*** MATERIALS PROVIDED ***

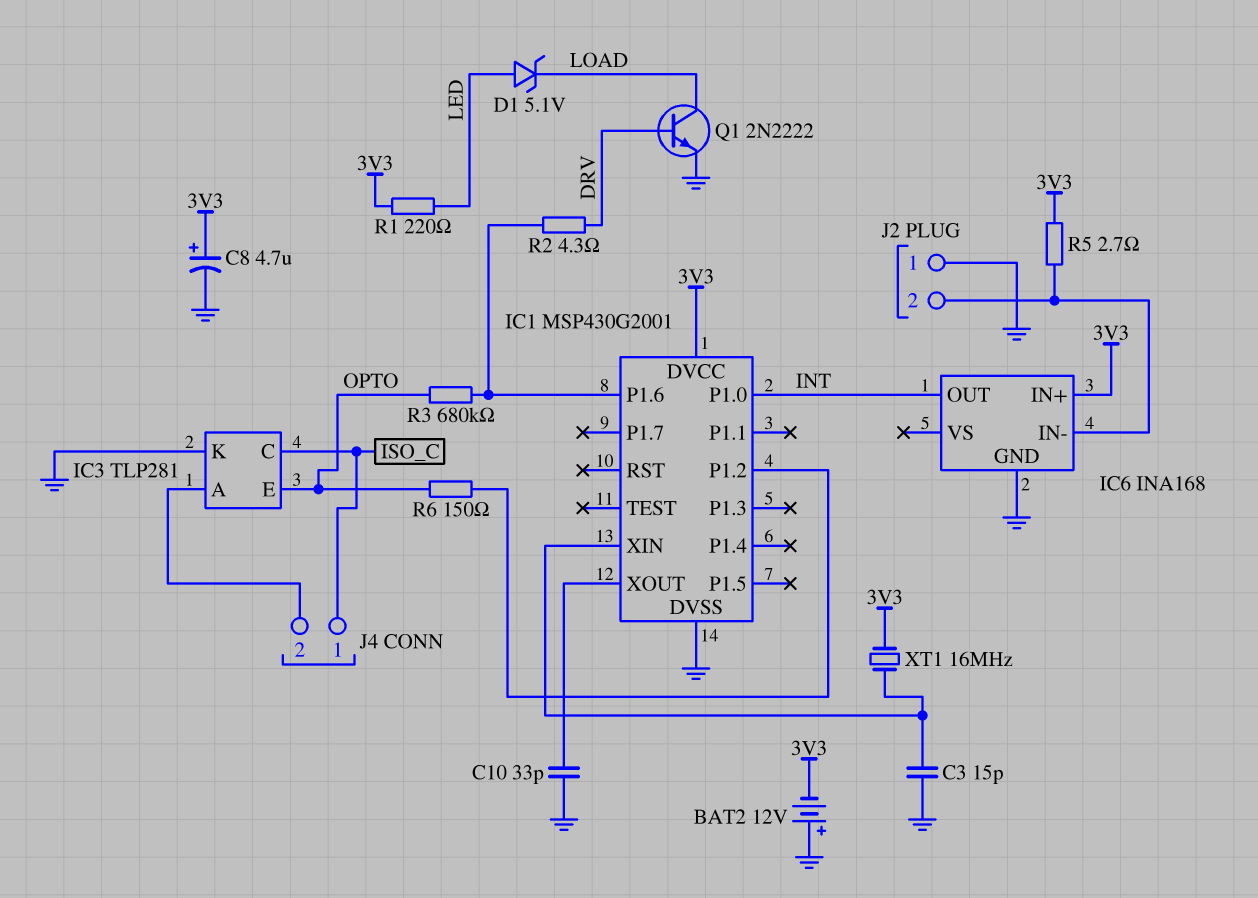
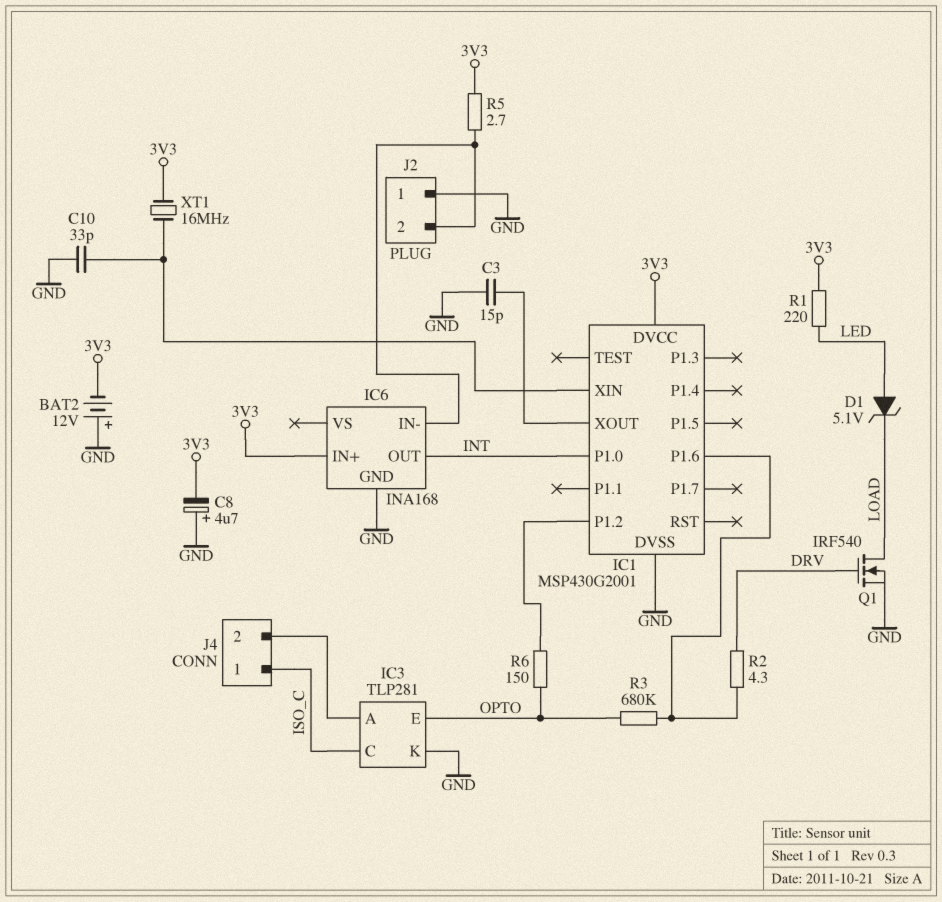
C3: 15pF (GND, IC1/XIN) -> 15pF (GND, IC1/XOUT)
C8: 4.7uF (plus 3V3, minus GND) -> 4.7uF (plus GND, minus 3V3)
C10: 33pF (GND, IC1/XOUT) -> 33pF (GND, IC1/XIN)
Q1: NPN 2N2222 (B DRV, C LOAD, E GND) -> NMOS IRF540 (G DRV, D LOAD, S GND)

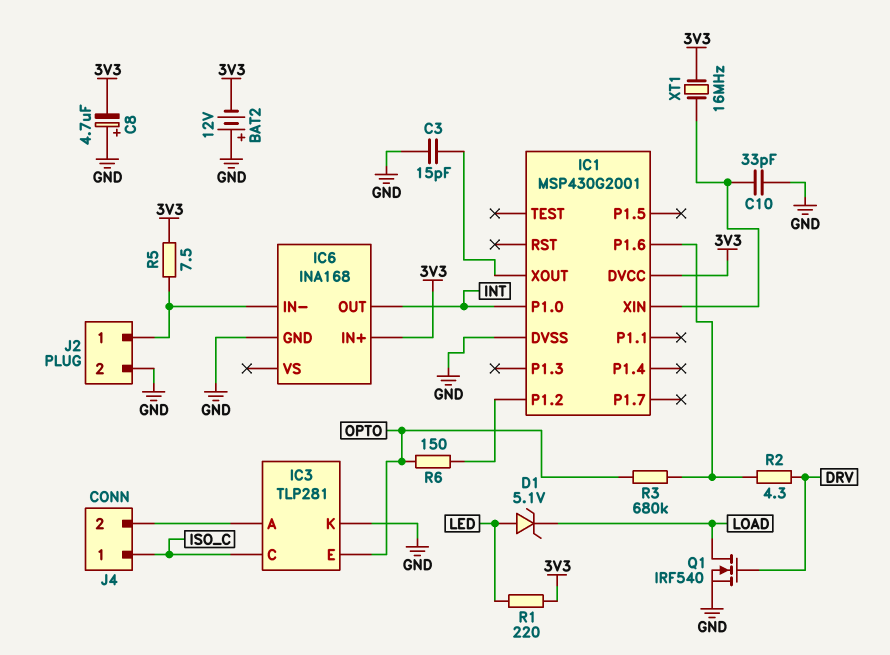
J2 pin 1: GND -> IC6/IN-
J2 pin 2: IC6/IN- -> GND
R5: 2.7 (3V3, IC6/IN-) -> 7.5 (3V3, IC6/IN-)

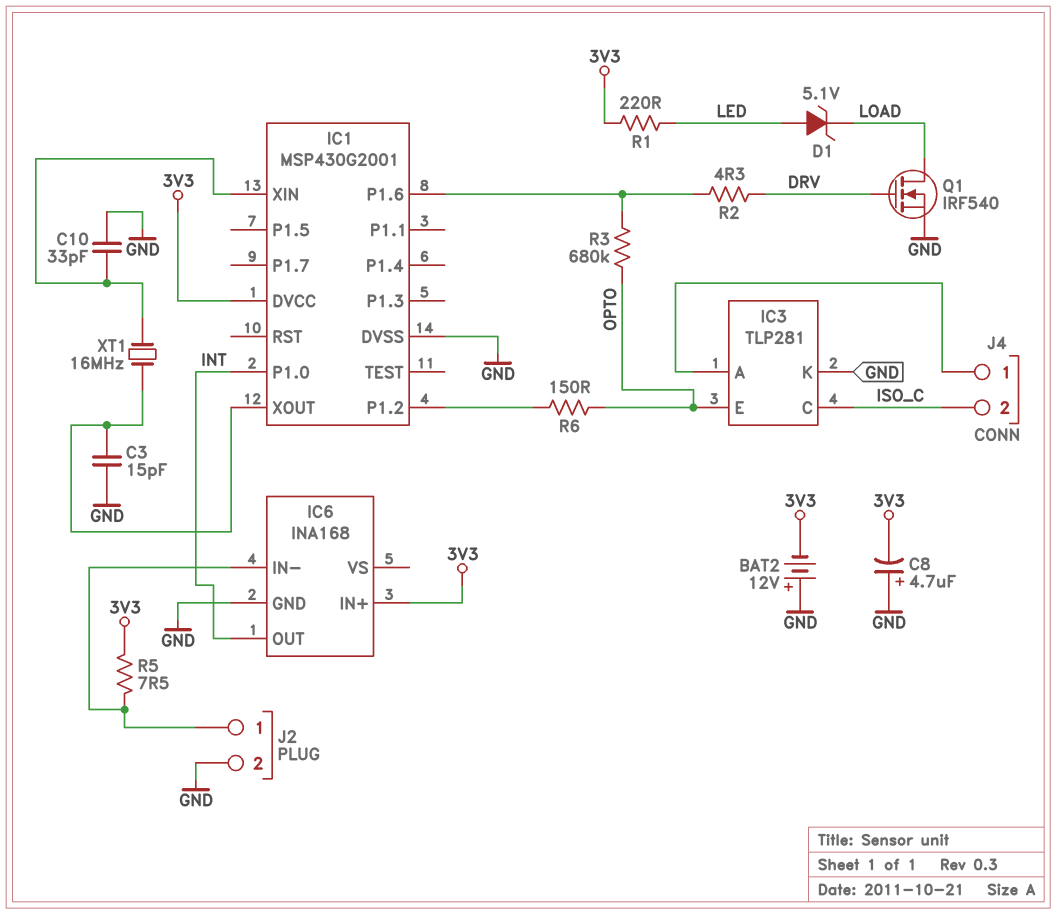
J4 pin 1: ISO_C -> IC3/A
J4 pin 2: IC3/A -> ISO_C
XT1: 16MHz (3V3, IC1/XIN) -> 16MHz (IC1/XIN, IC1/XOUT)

*** End of MATERIALS PROVIDED ***

## WHAT THE TASK ASKS:
Ignoring the pictures, write out word for word only the lines from the one containing "J2 pin 1: GND" through the last line of the data, both ends included.

## RESULT:
J2 pin 1: GND -> IC6/IN-
J2 pin 2: IC6/IN- -> GND
R5: 2.7 (3V3, IC6/IN-) -> 7.5 (3V3, IC6/IN-)

J4 pin 1: ISO_C -> IC3/A
J4 pin 2: IC3/A -> ISO_C
XT1: 16MHz (3V3, IC1/XIN) -> 16MHz (IC1/XIN, IC1/XOUT)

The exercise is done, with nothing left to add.